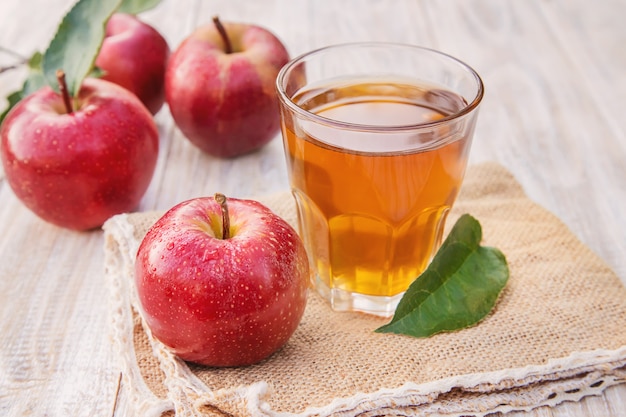
I want to click on glass, so click(376, 142).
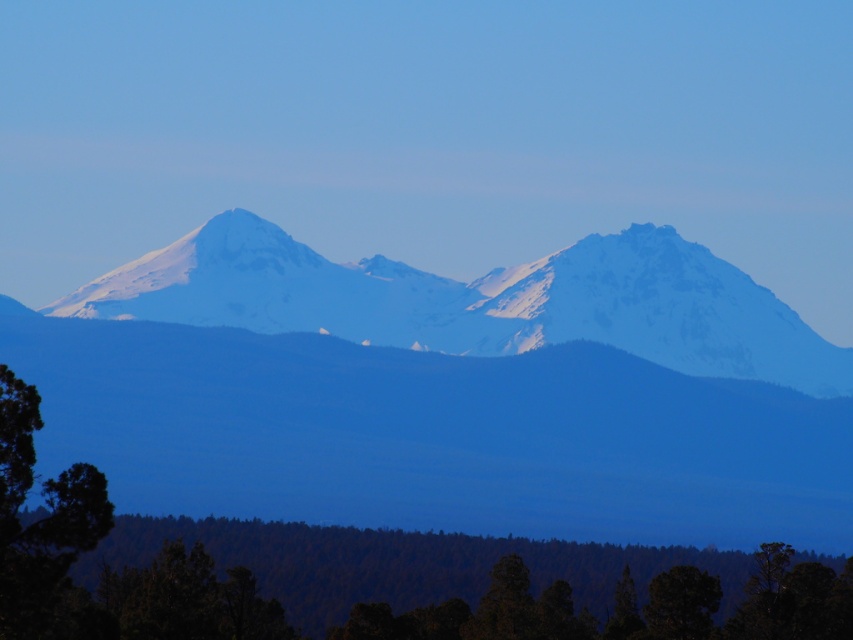
Does white snow-covered mountain range at center have a greater height compared to green leafy tree at lower left?

Correct, white snow-covered mountain range at center is much taller as green leafy tree at lower left.

Locate an element on the screen. white snow-covered mountain range at center is located at coordinates (410, 413).

Does white snow-covered mountain range at center have a larger size compared to green matte tree at lower center?

Yes.

What do you see at coordinates (410, 413) in the screenshot? I see `white snow-covered mountain range at center` at bounding box center [410, 413].

Where is `white snow-covered mountain range at center`? Image resolution: width=853 pixels, height=640 pixels. white snow-covered mountain range at center is located at coordinates (410, 413).

Can you confirm if green leafy tree at lower left is wider than green matte tree at lower center?

Yes.

Is point (51, 548) closer to camera compared to point (717, 604)?

Yes, point (51, 548) is in front of point (717, 604).

Does point (39, 417) come farther from viewer compared to point (670, 604)?

No.

The width and height of the screenshot is (853, 640). I want to click on green leafy tree at lower left, so click(x=45, y=531).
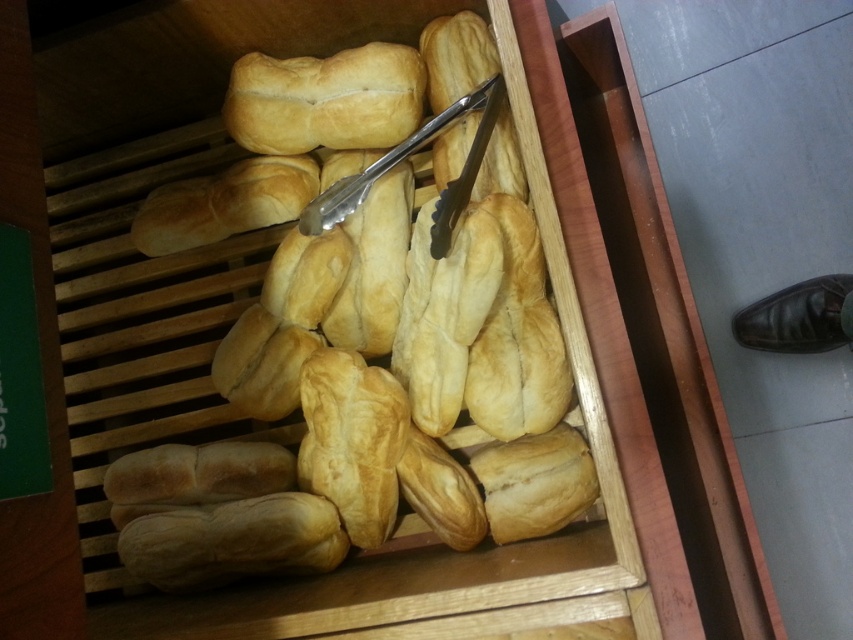
You are a baker who needs to place a new golden brown crusty loaf at center into the display case. The display case is 1 meter wide. Can the new loaf fit inside the display case?

The golden brown crusty loaf at center is 96.46 centimeters wide, which is slightly less than the 1 meter width of the display case. Therefore, the new loaf can fit inside the display case with some space remaining.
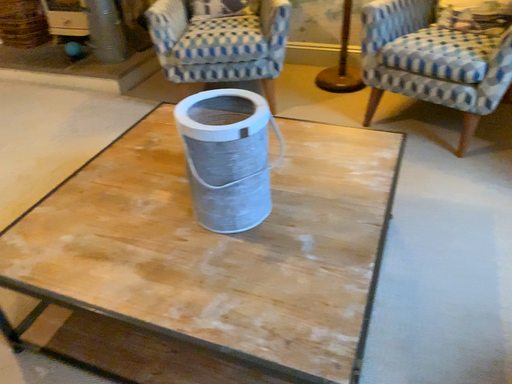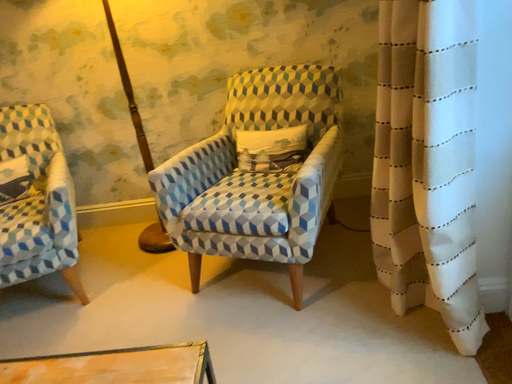
Question: How did the camera likely rotate when shooting the video?

Choices:
 (A) rotated left
 (B) rotated right

Answer: (B)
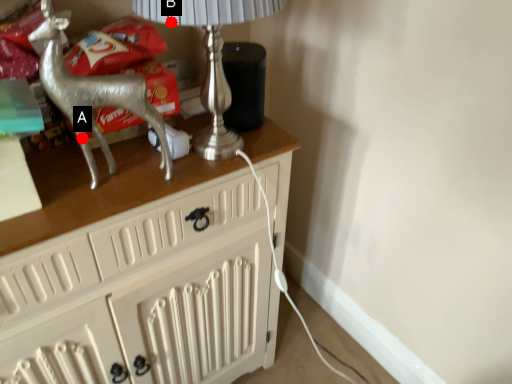
Question: Two points are circled on the image, labeled by A and B beside each circle. Which of the following is the closest to the observer?

Choices:
 (A) A is closer
 (B) B is closer

Answer: (B)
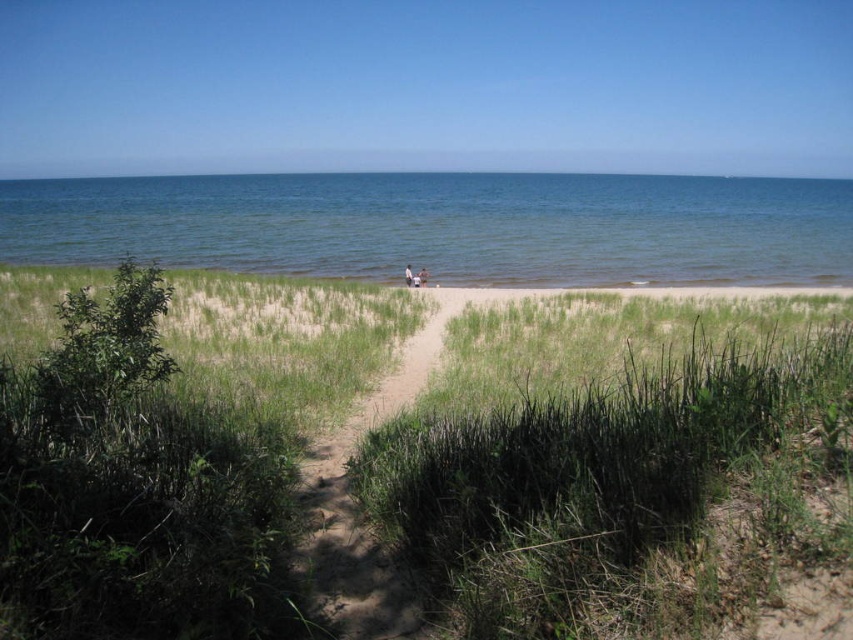
From the picture: Which of these two, blue water at center or light brown sand at center, stands taller?

blue water at center is taller.

Which of these two, blue water at center or light brown sand at center, stands shorter?

light brown sand at center

What are the coordinates of `blue water at center` in the screenshot? It's located at (445, 225).

This screenshot has width=853, height=640. I want to click on blue water at center, so click(445, 225).

Who is higher up, green grassy beach at center or light brown wooden bench at center?

light brown wooden bench at center

Who is more forward, (28, 294) or (416, 284)?

Positioned in front is point (28, 294).

The width and height of the screenshot is (853, 640). I want to click on green grassy beach at center, so click(x=277, y=358).

The width and height of the screenshot is (853, 640). I want to click on green grassy beach at center, so click(x=277, y=358).

From the picture: Can you confirm if green grassy beach at center is taller than light brown sand at center?

Indeed, green grassy beach at center has a greater height compared to light brown sand at center.

Does green grassy beach at center have a lesser width compared to light brown sand at center?

No.

Does point (392, 301) come in front of point (416, 278)?

Yes, it is in front of point (416, 278).

Identify the location of green grassy beach at center. This screenshot has height=640, width=853. (277, 358).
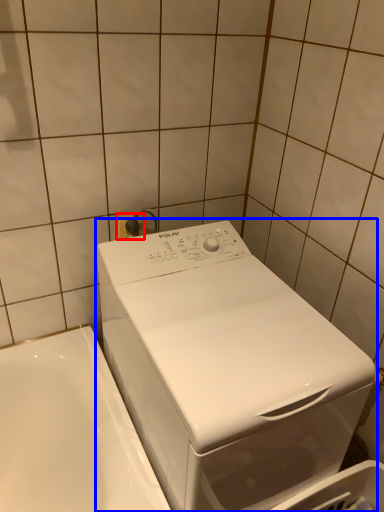
Question: Which object appears closest to the camera in this image, electric outlet (highlighted by a red box) or washing machine (highlighted by a blue box)?

Choices:
 (A) electric outlet
 (B) washing machine

Answer: (B)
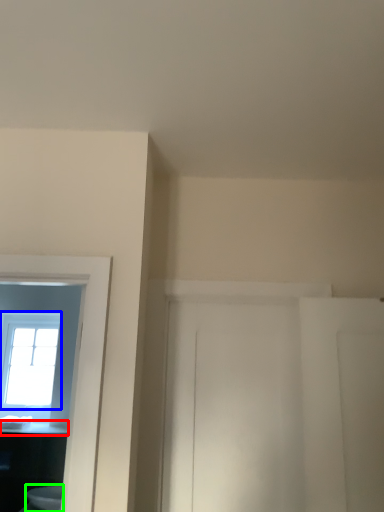
Question: Considering the real-world distances, which object is closest to counter top (highlighted by a red box)? window (highlighted by a blue box) or toilet (highlighted by a green box).

Choices:
 (A) window
 (B) toilet

Answer: (B)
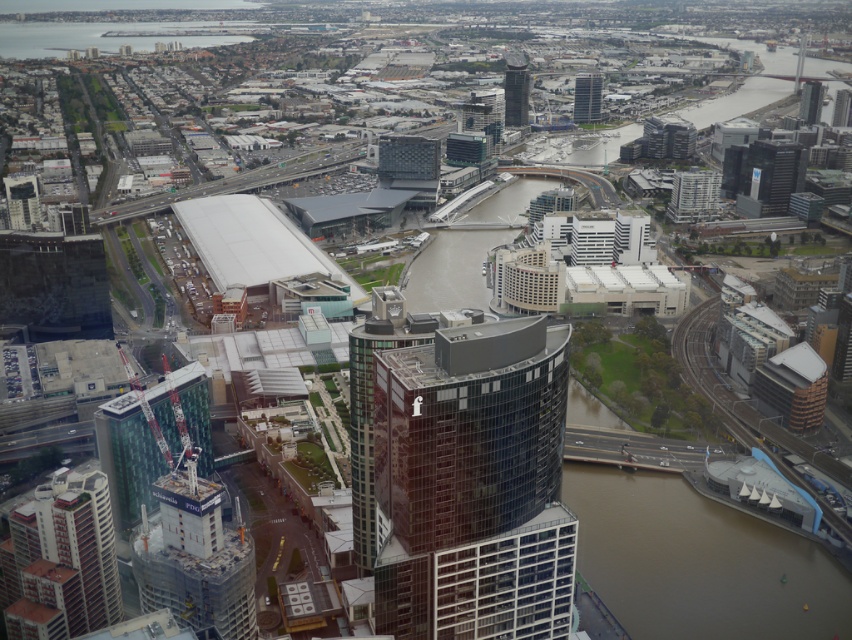
Question: Is red brick building at lower left to the right of green glass building at lower left from the viewer's perspective?

Choices:
 (A) yes
 (B) no

Answer: (B)

Question: Does black glass skyscraper at upper right have a smaller size compared to glassy reflective skyscraper at upper right?

Choices:
 (A) no
 (B) yes

Answer: (A)

Question: Estimate the real-world distances between objects in this image. Which object is closer to the dark glass skyscraper at center?

Choices:
 (A) glassy reflective skyscraper at upper center
 (B) concrete construction crane at lower left
 (C) black glass skyscraper at upper right
 (D) glassy reflective skyscraper at upper right

Answer: (B)

Question: Which point is closer to the camera?

Choices:
 (A) (68, 632)
 (B) (580, 86)

Answer: (A)

Question: Which of the following is the farthest from the observer?

Choices:
 (A) (741, 625)
 (B) (514, 108)
 (C) (583, 109)

Answer: (C)

Question: Does brown water at lower right appear on the right side of glassy reflective skyscraper at upper center?

Choices:
 (A) no
 (B) yes

Answer: (B)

◆ AIM OF THE EXERCISE
Reproduce the data above line for line, with every character unchanged, and omit the pictures from your copy.

◆ FINISHED EXERCISE
I want to click on glass, so click(376, 142).
Does white snow-covered mountain range at center have a greater height compared to green leafy tree at lower left?

Correct, white snow-covered mountain range at center is much taller as green leafy tree at lower left.

Locate an element on the screen. white snow-covered mountain range at center is located at coordinates (410, 413).

Does white snow-covered mountain range at center have a larger size compared to green matte tree at lower center?

Yes.

What do you see at coordinates (410, 413) in the screenshot? I see `white snow-covered mountain range at center` at bounding box center [410, 413].

Where is `white snow-covered mountain range at center`? Image resolution: width=853 pixels, height=640 pixels. white snow-covered mountain range at center is located at coordinates (410, 413).

Can you confirm if green leafy tree at lower left is wider than green matte tree at lower center?

Yes.

Is point (51, 548) closer to camera compared to point (717, 604)?

Yes, point (51, 548) is in front of point (717, 604).

Does point (39, 417) come farther from viewer compared to point (670, 604)?

No.

The width and height of the screenshot is (853, 640). I want to click on green leafy tree at lower left, so click(x=45, y=531).
You are a baker who needs to place a new golden brown crusty loaf at center into the display case. The display case is 1 meter wide. Can the new loaf fit inside the display case?

The golden brown crusty loaf at center is 96.46 centimeters wide, which is slightly less than the 1 meter width of the display case. Therefore, the new loaf can fit inside the display case with some space remaining.
Question: How did the camera likely rotate when shooting the video?

Choices:
 (A) rotated left
 (B) rotated right

Answer: (B)
Question: Two points are circled on the image, labeled by A and B beside each circle. Which of the following is the closest to the observer?

Choices:
 (A) A is closer
 (B) B is closer

Answer: (B)
From the picture: Which of these two, blue water at center or light brown sand at center, stands taller?

blue water at center is taller.

Which of these two, blue water at center or light brown sand at center, stands shorter?

light brown sand at center

What are the coordinates of `blue water at center` in the screenshot? It's located at (445, 225).

This screenshot has width=853, height=640. I want to click on blue water at center, so click(445, 225).

Who is higher up, green grassy beach at center or light brown wooden bench at center?

light brown wooden bench at center

Who is more forward, (28, 294) or (416, 284)?

Positioned in front is point (28, 294).

The width and height of the screenshot is (853, 640). I want to click on green grassy beach at center, so click(x=277, y=358).

The width and height of the screenshot is (853, 640). I want to click on green grassy beach at center, so click(x=277, y=358).

From the picture: Can you confirm if green grassy beach at center is taller than light brown sand at center?

Indeed, green grassy beach at center has a greater height compared to light brown sand at center.

Does green grassy beach at center have a lesser width compared to light brown sand at center?

No.

Does point (392, 301) come in front of point (416, 278)?

Yes, it is in front of point (416, 278).

Identify the location of green grassy beach at center. This screenshot has height=640, width=853. (277, 358).
Question: Which object appears closest to the camera in this image, electric outlet (highlighted by a red box) or washing machine (highlighted by a blue box)?

Choices:
 (A) electric outlet
 (B) washing machine

Answer: (B)
Question: Considering the real-world distances, which object is closest to counter top (highlighted by a red box)? window (highlighted by a blue box) or toilet (highlighted by a green box).

Choices:
 (A) window
 (B) toilet

Answer: (B)
Question: Is red brick building at lower left to the right of green glass building at lower left from the viewer's perspective?

Choices:
 (A) yes
 (B) no

Answer: (B)

Question: Does black glass skyscraper at upper right have a smaller size compared to glassy reflective skyscraper at upper right?

Choices:
 (A) no
 (B) yes

Answer: (A)

Question: Estimate the real-world distances between objects in this image. Which object is closer to the dark glass skyscraper at center?

Choices:
 (A) glassy reflective skyscraper at upper center
 (B) concrete construction crane at lower left
 (C) black glass skyscraper at upper right
 (D) glassy reflective skyscraper at upper right

Answer: (B)

Question: Which point is closer to the camera?

Choices:
 (A) (68, 632)
 (B) (580, 86)

Answer: (A)

Question: Which of the following is the farthest from the observer?

Choices:
 (A) (741, 625)
 (B) (514, 108)
 (C) (583, 109)

Answer: (C)

Question: Does brown water at lower right appear on the right side of glassy reflective skyscraper at upper center?

Choices:
 (A) no
 (B) yes

Answer: (B)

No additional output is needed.